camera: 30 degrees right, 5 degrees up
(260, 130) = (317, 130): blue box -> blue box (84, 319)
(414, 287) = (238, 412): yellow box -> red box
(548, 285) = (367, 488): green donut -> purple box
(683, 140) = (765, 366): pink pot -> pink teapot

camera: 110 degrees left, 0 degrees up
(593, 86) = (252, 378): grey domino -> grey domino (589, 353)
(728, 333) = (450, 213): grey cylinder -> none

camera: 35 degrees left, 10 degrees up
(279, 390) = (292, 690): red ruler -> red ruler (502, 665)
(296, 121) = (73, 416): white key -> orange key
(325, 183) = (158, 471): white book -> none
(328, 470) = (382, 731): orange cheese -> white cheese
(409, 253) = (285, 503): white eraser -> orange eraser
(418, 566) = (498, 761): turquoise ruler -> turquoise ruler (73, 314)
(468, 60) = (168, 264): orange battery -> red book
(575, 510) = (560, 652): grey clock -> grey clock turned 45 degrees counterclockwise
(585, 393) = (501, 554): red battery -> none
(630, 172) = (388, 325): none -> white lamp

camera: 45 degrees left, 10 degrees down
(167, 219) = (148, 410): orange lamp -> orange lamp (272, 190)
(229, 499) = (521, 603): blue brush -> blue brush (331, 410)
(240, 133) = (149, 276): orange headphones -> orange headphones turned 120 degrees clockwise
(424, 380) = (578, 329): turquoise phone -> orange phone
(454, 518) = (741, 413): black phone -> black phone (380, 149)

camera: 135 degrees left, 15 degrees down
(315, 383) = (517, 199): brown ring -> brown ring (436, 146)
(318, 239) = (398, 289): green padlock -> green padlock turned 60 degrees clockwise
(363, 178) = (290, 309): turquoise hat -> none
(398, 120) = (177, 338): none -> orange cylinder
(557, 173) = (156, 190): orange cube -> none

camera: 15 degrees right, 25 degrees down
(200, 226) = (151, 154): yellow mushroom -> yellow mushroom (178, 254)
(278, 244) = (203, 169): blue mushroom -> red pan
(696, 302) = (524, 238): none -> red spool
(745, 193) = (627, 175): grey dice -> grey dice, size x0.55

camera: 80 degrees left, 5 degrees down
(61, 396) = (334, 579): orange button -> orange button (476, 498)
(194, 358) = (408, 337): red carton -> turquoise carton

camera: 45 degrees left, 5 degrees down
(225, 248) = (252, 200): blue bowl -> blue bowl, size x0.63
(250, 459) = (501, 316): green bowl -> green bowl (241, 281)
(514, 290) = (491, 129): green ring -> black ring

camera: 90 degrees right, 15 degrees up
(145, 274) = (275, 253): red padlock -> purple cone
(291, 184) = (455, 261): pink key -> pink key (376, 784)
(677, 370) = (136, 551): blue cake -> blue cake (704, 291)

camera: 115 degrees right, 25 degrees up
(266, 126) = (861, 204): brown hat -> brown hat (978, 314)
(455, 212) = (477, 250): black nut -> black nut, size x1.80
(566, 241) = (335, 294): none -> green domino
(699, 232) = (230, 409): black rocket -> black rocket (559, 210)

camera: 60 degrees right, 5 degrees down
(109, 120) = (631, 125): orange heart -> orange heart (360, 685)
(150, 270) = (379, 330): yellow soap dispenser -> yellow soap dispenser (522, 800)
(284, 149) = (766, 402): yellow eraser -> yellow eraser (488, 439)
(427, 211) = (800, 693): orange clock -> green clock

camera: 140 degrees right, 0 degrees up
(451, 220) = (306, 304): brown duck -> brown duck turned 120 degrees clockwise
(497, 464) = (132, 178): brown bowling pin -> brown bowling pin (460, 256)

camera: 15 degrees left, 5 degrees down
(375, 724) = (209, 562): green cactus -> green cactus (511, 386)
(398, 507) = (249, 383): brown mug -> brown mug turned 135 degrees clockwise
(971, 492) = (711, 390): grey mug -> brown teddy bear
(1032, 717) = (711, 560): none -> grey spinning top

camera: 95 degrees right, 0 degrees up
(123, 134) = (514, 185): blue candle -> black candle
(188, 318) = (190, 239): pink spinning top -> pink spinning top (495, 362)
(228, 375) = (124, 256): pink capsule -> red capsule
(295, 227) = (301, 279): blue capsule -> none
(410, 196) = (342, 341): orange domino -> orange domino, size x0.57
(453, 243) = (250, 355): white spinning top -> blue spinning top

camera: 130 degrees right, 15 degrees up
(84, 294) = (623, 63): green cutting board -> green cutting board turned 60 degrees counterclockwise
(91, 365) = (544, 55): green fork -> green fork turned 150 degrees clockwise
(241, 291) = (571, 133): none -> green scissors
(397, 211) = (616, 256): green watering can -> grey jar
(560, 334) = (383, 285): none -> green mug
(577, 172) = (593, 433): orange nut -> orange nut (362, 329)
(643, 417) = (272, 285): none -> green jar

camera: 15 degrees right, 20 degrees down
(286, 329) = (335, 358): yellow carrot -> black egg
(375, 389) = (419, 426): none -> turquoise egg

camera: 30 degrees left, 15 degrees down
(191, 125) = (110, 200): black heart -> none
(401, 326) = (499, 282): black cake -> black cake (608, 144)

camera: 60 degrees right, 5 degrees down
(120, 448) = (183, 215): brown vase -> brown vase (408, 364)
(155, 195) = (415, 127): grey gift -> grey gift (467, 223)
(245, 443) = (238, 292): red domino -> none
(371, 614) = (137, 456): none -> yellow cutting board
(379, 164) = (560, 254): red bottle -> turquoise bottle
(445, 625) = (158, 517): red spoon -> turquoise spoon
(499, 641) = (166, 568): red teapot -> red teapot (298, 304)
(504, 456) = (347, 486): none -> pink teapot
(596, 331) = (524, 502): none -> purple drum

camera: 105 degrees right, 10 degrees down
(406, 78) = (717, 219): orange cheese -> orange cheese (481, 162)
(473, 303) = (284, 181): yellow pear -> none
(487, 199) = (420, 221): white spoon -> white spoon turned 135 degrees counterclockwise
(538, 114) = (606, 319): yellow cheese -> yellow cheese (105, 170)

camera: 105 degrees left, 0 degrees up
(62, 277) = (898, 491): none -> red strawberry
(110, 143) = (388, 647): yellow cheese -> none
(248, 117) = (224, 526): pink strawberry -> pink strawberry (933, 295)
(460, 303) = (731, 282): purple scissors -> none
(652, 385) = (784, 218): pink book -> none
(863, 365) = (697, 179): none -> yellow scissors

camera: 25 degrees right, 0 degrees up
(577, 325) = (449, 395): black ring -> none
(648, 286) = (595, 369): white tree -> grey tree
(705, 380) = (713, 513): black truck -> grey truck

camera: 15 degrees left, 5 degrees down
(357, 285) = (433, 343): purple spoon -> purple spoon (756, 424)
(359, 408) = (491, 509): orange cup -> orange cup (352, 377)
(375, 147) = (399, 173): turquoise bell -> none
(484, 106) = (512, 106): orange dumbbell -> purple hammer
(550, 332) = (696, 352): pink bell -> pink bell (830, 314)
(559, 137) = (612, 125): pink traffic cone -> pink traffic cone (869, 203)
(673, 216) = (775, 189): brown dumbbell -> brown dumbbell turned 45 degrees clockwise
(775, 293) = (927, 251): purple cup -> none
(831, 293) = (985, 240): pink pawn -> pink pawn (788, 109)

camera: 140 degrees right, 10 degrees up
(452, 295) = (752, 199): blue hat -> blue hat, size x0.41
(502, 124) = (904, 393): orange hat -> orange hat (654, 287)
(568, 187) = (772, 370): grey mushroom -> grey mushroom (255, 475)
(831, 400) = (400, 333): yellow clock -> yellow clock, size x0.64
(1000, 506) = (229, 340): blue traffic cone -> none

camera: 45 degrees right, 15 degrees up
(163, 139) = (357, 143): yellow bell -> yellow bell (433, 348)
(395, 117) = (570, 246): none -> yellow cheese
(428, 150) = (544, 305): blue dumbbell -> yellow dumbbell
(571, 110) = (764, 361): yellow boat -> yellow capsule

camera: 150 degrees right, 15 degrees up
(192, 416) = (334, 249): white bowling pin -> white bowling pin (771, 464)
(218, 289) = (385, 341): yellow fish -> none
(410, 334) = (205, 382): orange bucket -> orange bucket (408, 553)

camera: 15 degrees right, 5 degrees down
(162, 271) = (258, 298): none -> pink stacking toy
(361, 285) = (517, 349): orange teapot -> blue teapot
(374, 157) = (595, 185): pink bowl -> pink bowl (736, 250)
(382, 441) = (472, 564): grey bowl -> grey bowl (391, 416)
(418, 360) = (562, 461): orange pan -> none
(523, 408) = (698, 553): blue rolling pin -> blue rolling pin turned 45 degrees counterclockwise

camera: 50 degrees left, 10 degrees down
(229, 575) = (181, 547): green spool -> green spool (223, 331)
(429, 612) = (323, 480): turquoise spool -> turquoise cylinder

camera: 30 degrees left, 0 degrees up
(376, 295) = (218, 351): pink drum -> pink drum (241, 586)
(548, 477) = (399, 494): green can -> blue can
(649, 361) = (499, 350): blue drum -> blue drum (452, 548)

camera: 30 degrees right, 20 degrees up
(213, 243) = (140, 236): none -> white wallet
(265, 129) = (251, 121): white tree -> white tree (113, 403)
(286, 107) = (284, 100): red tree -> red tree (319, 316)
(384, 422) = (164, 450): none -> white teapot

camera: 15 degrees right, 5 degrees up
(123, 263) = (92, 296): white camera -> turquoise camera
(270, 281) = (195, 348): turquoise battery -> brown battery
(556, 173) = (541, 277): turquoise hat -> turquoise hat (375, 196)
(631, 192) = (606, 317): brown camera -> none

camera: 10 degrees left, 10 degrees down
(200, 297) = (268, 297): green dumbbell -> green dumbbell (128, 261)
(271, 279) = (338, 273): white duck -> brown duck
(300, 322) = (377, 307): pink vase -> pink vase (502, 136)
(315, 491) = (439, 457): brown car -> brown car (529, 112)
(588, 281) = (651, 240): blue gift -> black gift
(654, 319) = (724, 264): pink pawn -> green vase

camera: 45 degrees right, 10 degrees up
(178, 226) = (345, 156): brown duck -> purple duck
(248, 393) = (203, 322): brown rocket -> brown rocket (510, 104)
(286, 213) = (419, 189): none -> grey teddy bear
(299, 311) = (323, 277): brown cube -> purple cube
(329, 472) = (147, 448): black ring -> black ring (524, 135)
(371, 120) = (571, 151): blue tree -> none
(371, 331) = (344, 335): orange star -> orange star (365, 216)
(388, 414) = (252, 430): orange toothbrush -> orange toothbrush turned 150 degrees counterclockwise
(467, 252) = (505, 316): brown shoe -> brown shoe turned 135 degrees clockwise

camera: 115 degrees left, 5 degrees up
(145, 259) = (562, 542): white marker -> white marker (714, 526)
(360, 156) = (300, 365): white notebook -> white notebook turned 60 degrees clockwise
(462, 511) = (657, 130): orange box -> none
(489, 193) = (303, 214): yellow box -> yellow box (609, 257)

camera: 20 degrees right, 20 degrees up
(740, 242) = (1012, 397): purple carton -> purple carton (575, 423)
+++
__Exercise instructions__: The requested lines run from the one with "(489, 193) = (303, 214): yellow" through the last line of the records. Return them exactly.

__Solution for this problem__:
(489, 193) = (303, 214): yellow box -> yellow box (609, 257)

camera: 20 degrees right, 20 degrees up
(740, 242) = (1012, 397): purple carton -> purple carton (575, 423)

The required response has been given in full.